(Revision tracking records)
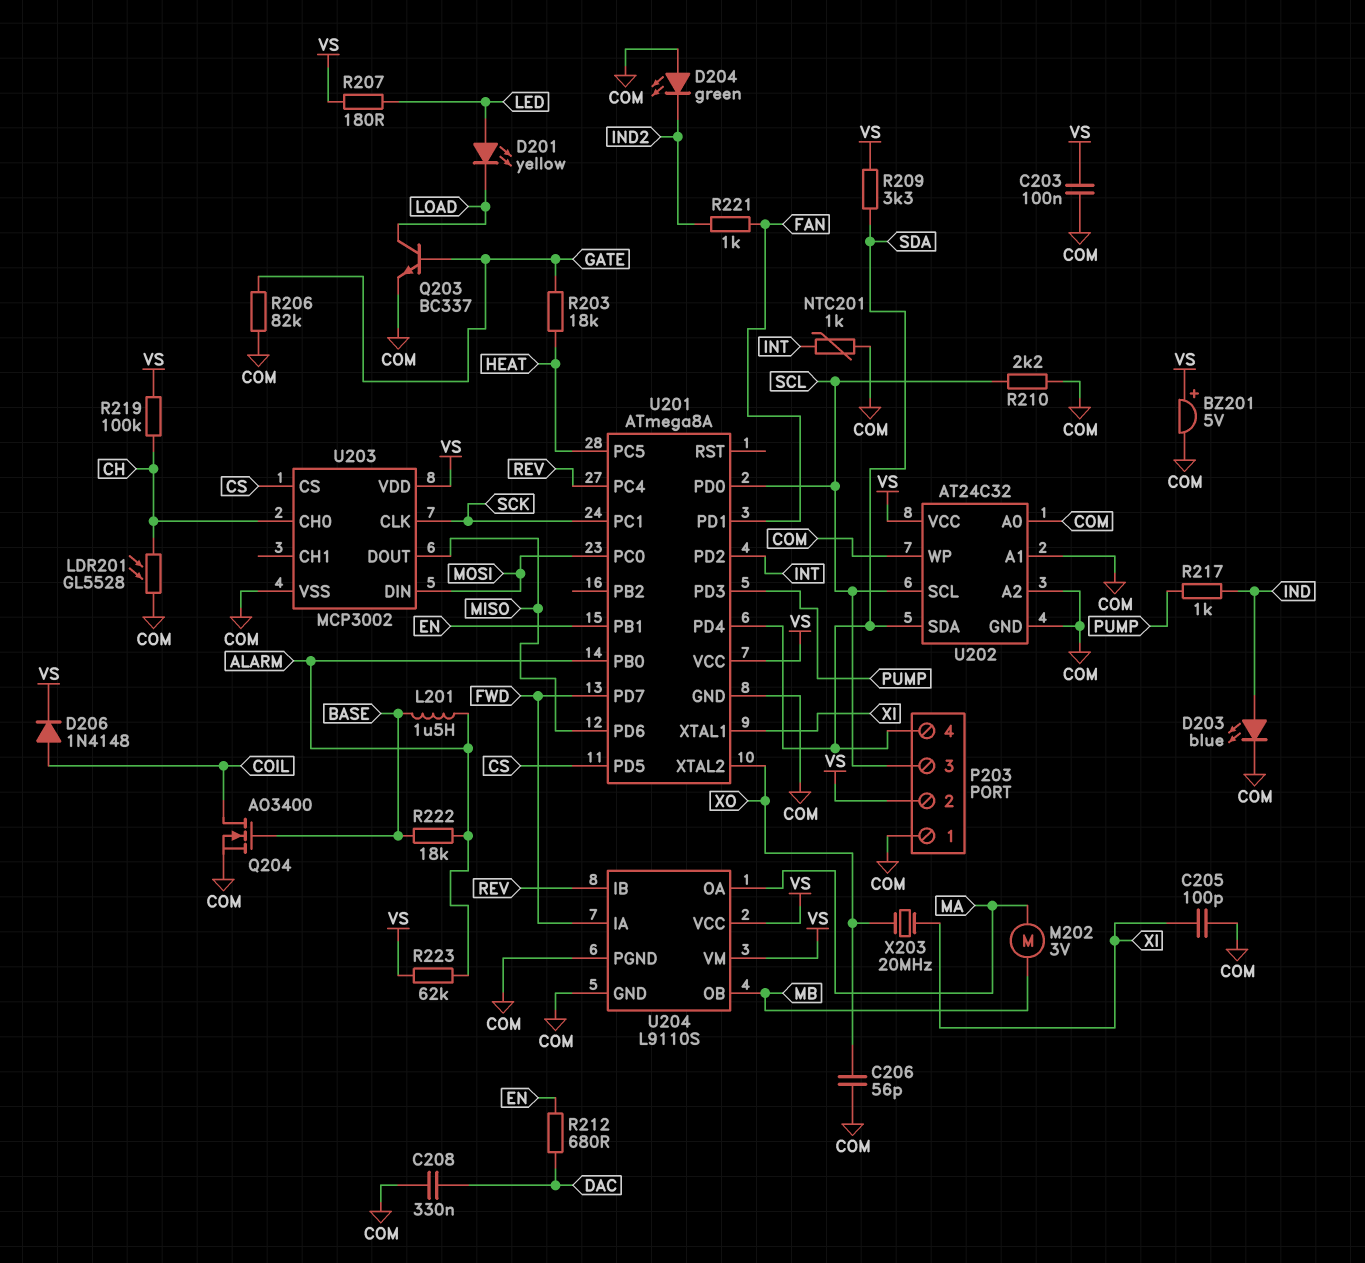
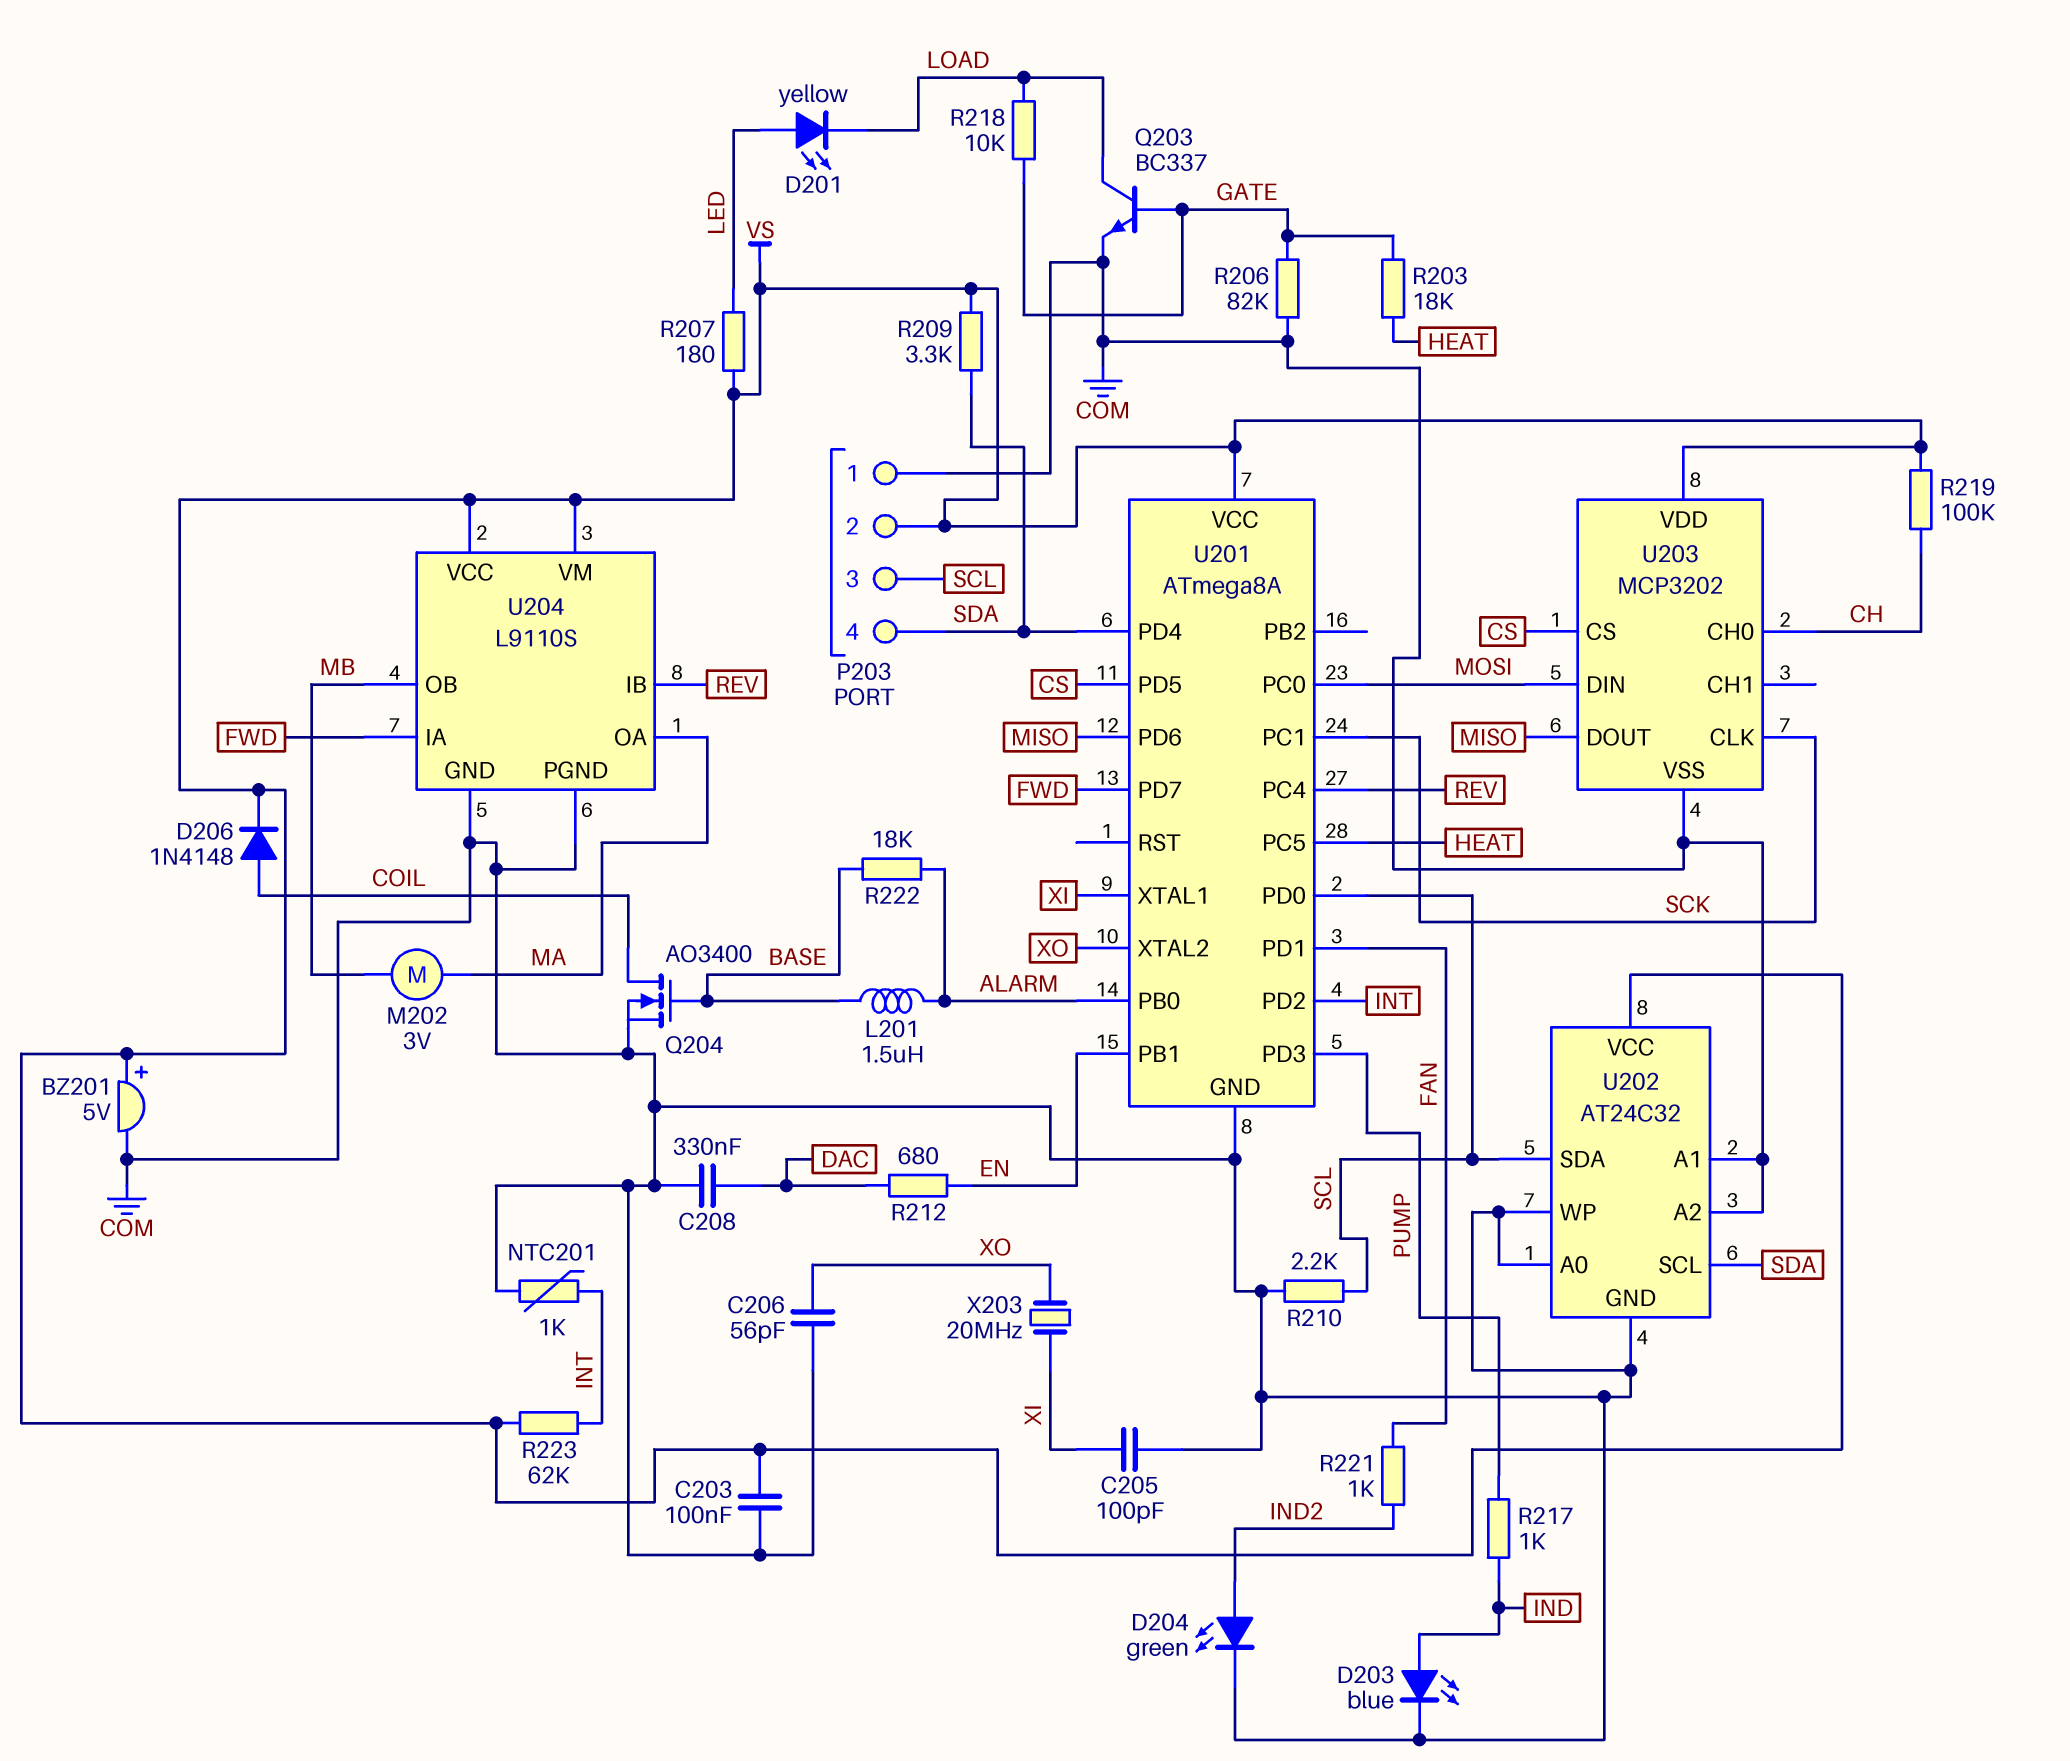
D204: LED green (A COM, K IND2) -> LED green (A IND2, K COM)
LDR201: GL5528 (CH, COM) -> none
R218: none -> 10k (GATE, LOAD)
R223: 62k (ALARM, VS) -> 62k (INT, VS)
U202 pin SCL: SCL -> SDA
U202 pin SDA: SDA -> SCL
U203: MCP3002 -> MCP3202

Exercise: Please give the number of lines in the data where "none" appears, without any other words.

Task output: 2